## REQUIREMENT
Extract every line in the records below that contains the string "kern".

Stored records

»»

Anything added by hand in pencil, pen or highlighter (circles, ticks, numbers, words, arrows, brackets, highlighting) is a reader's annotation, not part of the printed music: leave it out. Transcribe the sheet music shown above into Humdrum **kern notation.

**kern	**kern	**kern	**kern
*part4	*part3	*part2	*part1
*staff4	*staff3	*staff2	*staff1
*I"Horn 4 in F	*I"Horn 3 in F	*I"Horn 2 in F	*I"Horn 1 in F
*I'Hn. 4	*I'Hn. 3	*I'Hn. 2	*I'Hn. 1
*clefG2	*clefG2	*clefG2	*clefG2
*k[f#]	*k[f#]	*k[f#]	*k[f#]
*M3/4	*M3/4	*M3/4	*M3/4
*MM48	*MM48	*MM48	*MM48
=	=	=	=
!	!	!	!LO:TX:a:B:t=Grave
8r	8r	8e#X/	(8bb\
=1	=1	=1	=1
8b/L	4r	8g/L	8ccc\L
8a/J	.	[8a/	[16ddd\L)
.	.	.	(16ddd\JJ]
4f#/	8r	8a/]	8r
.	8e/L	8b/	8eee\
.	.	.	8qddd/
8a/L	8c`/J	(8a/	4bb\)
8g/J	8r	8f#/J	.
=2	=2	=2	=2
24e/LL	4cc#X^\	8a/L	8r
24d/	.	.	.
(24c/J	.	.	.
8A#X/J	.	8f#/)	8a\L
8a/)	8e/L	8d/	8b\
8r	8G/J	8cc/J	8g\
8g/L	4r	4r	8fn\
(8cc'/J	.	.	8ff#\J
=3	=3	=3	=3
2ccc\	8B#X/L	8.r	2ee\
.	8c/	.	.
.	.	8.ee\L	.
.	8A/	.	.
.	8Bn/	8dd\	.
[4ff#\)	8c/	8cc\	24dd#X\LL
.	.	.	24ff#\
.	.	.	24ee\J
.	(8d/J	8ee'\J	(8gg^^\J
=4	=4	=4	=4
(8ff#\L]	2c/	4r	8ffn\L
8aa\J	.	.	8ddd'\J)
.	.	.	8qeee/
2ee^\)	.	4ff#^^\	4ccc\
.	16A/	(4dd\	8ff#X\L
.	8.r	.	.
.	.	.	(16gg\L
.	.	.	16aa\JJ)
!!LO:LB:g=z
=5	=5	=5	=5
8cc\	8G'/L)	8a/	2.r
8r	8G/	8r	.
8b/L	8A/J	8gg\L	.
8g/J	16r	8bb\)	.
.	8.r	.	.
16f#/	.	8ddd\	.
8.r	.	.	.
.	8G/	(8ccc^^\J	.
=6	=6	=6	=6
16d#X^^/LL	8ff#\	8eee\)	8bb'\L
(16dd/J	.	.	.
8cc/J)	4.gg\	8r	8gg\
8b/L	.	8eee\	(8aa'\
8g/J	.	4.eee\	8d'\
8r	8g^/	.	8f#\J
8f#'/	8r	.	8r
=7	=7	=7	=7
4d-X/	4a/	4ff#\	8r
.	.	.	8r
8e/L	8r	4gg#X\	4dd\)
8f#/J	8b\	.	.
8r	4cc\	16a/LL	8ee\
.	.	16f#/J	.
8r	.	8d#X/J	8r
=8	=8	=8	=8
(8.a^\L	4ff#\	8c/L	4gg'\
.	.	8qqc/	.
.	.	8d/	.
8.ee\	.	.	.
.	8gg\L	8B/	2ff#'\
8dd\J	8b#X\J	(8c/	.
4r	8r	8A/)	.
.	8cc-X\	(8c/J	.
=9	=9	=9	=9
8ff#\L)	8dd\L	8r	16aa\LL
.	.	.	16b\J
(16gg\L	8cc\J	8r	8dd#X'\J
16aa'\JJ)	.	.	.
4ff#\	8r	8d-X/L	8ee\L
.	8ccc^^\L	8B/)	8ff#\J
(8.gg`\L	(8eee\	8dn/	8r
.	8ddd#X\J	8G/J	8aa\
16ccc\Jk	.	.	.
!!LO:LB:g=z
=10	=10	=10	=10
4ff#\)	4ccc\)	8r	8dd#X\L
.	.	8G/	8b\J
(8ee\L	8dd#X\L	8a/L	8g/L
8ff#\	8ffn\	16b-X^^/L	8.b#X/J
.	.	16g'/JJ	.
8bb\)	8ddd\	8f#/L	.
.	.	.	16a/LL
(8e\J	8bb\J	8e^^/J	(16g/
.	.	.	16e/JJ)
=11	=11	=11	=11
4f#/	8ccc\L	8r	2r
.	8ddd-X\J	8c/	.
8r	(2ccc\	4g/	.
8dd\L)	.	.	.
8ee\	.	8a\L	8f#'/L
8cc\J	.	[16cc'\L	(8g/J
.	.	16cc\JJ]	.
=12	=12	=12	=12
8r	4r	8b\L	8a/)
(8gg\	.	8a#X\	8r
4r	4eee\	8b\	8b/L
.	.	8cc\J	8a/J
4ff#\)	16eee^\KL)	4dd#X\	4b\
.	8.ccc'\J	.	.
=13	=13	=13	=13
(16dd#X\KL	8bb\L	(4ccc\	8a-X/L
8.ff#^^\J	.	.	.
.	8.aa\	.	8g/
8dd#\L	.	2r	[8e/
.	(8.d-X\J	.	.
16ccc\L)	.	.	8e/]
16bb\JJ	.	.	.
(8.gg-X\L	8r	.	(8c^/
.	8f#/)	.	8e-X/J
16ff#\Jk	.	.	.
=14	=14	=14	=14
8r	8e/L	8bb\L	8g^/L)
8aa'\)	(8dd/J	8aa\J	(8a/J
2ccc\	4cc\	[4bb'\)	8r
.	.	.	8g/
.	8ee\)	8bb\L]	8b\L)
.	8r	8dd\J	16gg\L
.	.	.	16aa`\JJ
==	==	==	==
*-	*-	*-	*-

««

## FINAL RESULT
Anything added by hand in pencil, pen or highlighter (circles, ticks, numbers, words, arrows, brackets, highlighting) is a reader's annotation, not part of the printed music: leave it out. Transcribe the sheet music shown above into Humdrum **kern notation.
**kern	**kern	**kern	**kern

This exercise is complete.